### ACTION ITEM:
When copying the entries below, leave out every picture and keep the rest exact.

*** ENTRIES PROVIDED Section Begins ***

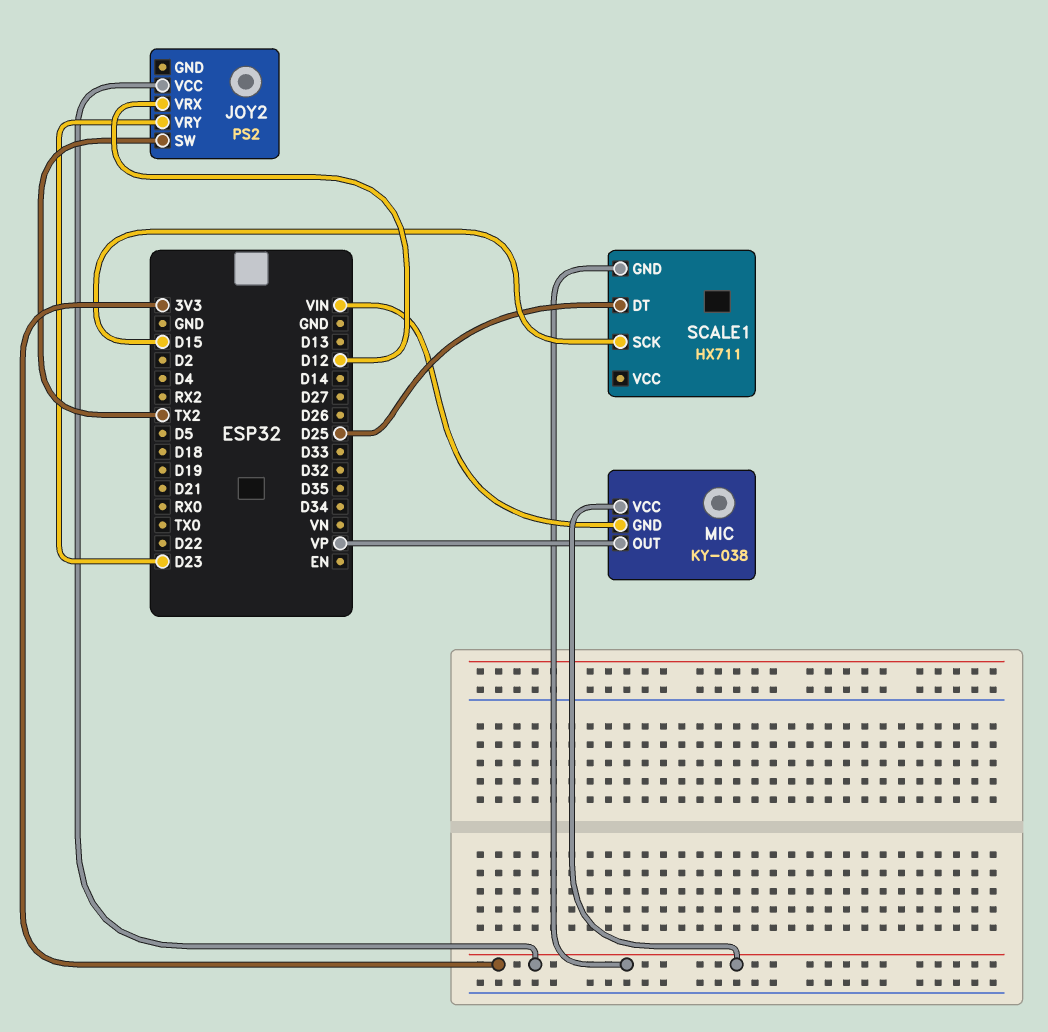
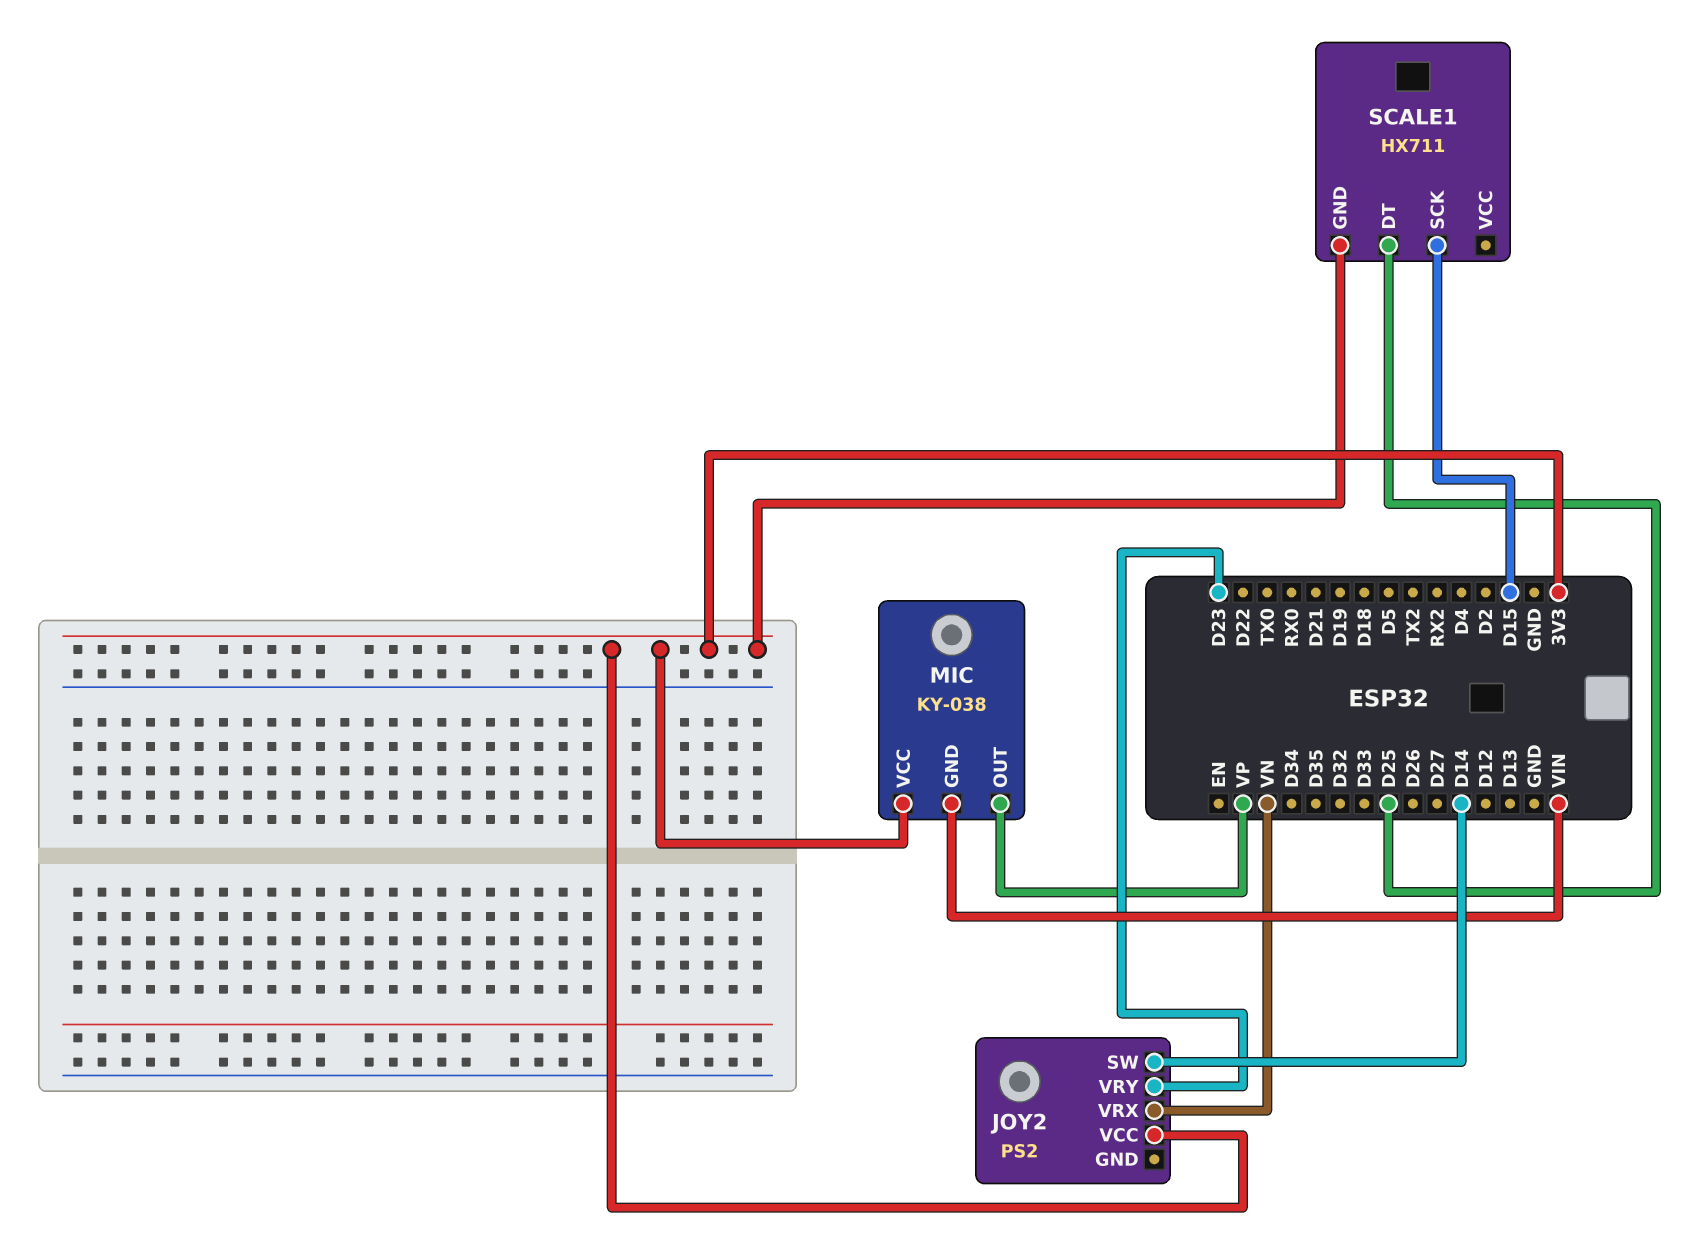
JOY2 pin SW: TX2 -> D14
JOY2 pin VRX: D12 -> VN

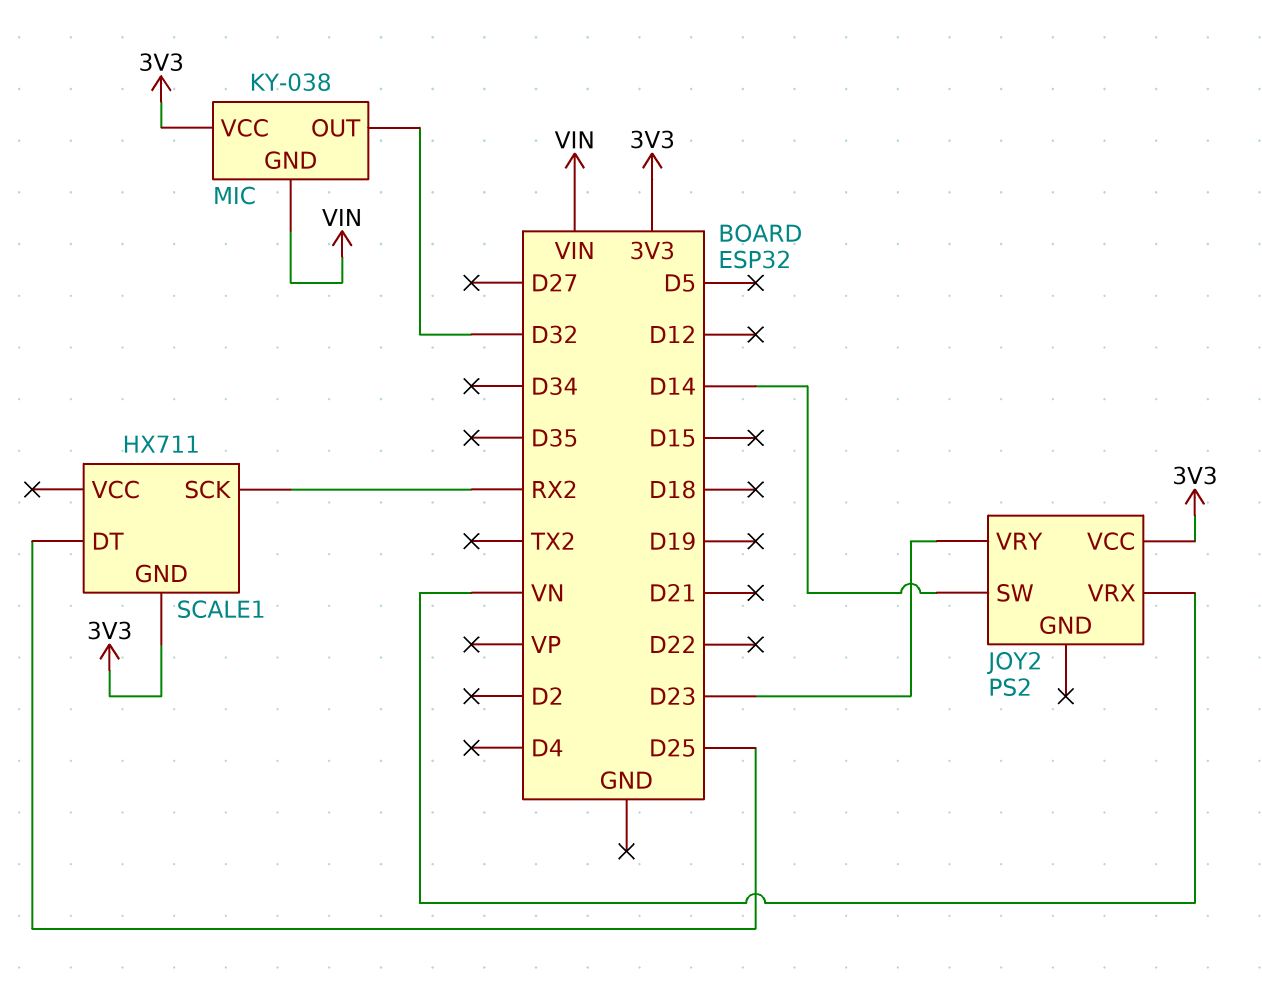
MIC pin OUT: VP -> D32
SCALE1 pin SCK: D15 -> RX2

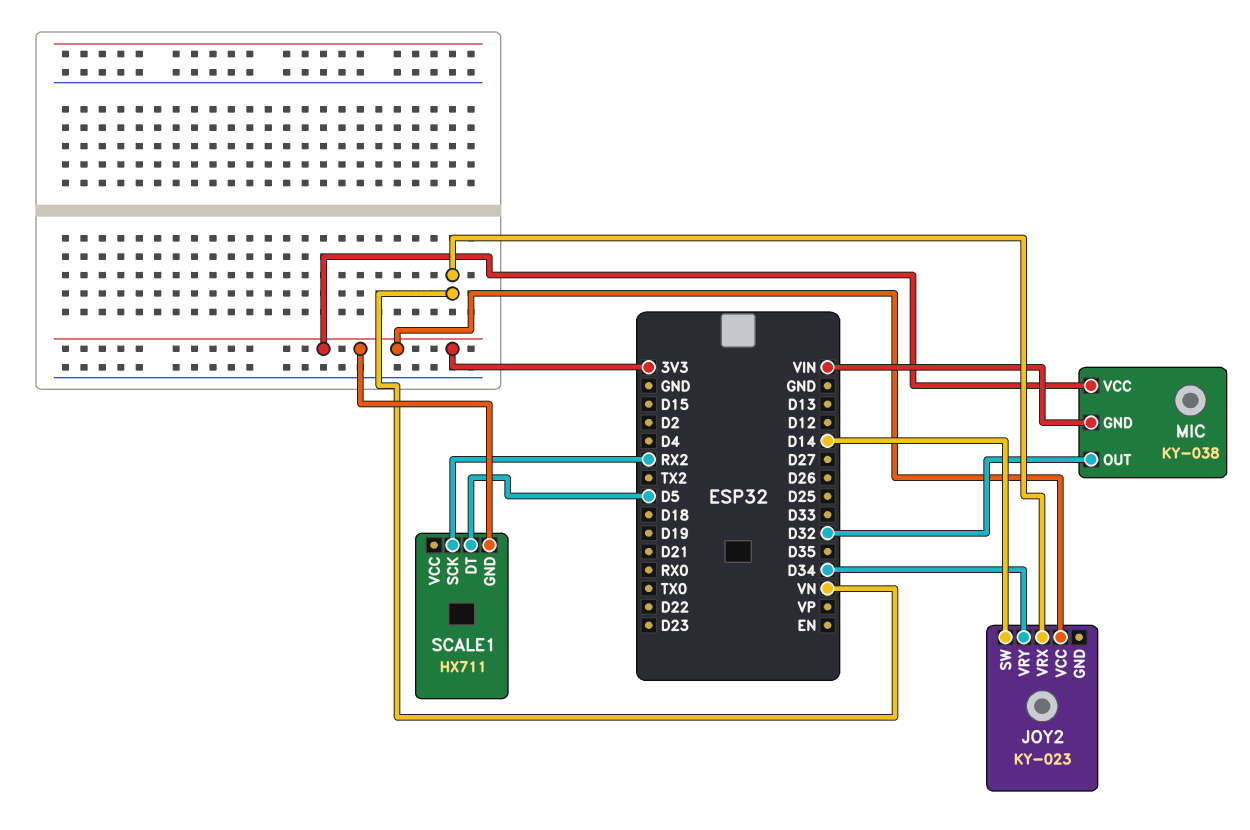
JOY2: PS2 -> KY-023
JOY2 pin VRY: D23 -> D34
SCALE1 pin DT: D25 -> D5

*** ENTRIES PROVIDED Section Ends ***

### RESPONSE TO THIS EXERCISE:
JOY2 pin SW: TX2 -> D14
JOY2 pin VRX: D12 -> VN

MIC pin OUT: VP -> D32
SCALE1 pin SCK: D15 -> RX2

JOY2: PS2 -> KY-023
JOY2 pin VRY: D23 -> D34
SCALE1 pin DT: D25 -> D5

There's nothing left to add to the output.